* [DESCRIPTION OF THE TASK] Copy out each line of the material exactly. Pictures do not belong in the copy.

* [COLLECTED DATA]
===============

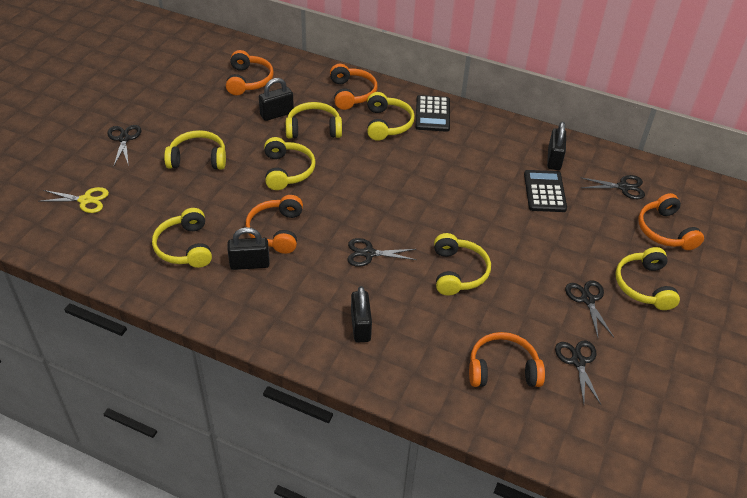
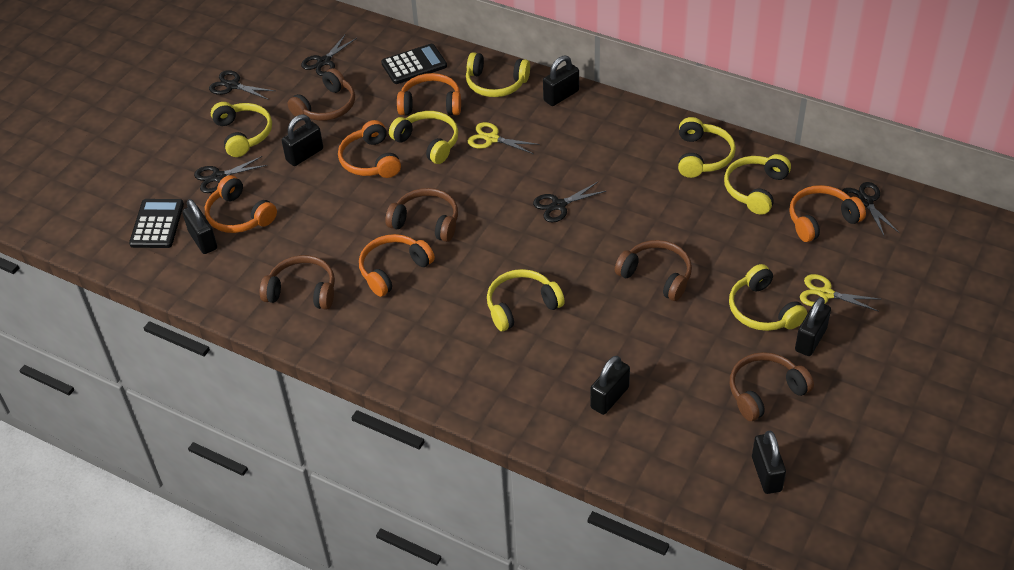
black padlock: 4 -> 6
brown headphones: 0 -> 5
yellow scissors: 1 -> 2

===============

* [ANSWER TO THIS EXERCISE]
black padlock: 4 -> 6
brown headphones: 0 -> 5
yellow scissors: 1 -> 2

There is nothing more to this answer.